# [DATA FOR REVIEW]
▼▼▼

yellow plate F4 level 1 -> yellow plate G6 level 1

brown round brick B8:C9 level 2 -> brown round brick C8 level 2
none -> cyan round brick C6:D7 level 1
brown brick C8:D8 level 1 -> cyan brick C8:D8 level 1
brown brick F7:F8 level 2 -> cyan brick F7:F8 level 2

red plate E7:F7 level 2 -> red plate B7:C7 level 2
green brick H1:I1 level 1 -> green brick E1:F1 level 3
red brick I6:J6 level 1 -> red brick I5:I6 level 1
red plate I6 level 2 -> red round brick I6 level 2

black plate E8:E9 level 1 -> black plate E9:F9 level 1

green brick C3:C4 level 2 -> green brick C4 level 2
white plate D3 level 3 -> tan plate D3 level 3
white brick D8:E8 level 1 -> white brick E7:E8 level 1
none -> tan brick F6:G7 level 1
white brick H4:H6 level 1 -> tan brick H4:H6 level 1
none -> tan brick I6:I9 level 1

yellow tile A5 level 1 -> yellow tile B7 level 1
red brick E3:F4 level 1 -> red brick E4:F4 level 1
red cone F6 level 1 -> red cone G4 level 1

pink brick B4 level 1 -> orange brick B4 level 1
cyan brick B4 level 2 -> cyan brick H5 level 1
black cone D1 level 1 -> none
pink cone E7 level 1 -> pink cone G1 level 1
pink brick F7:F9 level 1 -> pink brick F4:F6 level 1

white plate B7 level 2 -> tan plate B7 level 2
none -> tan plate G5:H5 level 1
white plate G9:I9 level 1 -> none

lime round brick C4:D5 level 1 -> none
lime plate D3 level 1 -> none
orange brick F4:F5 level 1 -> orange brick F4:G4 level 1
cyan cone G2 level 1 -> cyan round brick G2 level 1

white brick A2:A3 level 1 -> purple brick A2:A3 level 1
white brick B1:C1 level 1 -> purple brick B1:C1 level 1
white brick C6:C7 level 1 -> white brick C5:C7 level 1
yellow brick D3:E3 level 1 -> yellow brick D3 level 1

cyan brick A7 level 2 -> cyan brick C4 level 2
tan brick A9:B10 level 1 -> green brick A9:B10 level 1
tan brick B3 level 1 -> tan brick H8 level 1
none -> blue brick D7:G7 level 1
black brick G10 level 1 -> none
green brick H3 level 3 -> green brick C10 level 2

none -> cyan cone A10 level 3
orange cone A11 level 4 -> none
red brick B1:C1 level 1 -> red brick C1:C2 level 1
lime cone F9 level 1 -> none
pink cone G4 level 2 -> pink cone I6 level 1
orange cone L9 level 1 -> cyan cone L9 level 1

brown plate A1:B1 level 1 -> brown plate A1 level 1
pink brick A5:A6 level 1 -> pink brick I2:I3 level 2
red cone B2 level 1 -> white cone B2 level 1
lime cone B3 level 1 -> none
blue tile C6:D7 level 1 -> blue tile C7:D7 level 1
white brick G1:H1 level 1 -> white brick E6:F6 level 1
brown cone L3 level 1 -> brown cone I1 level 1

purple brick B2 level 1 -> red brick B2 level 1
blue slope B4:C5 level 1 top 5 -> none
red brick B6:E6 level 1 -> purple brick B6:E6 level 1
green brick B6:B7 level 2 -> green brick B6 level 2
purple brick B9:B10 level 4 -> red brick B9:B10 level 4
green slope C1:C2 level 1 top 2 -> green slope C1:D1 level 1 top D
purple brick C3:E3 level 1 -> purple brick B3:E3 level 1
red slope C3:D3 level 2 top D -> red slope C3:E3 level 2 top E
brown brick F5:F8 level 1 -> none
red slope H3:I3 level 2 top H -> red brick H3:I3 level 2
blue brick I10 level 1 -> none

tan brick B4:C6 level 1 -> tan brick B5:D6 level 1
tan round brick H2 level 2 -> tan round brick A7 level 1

▲▲▲

Of the lines above, output exactly those from the line bearing "pink cone E7 level 1 -> pink cone G1 level 1" through the line bearing "yellow brick D3:E3", inclusive.

pink cone E7 level 1 -> pink cone G1 level 1
pink brick F7:F9 level 1 -> pink brick F4:F6 level 1

white plate B7 level 2 -> tan plate B7 level 2
none -> tan plate G5:H5 level 1
white plate G9:I9 level 1 -> none

lime round brick C4:D5 level 1 -> none
lime plate D3 level 1 -> none
orange brick F4:F5 level 1 -> orange brick F4:G4 level 1
cyan cone G2 level 1 -> cyan round brick G2 level 1

white brick A2:A3 level 1 -> purple brick A2:A3 level 1
white brick B1:C1 level 1 -> purple brick B1:C1 level 1
white brick C6:C7 level 1 -> white brick C5:C7 level 1
yellow brick D3:E3 level 1 -> yellow brick D3 level 1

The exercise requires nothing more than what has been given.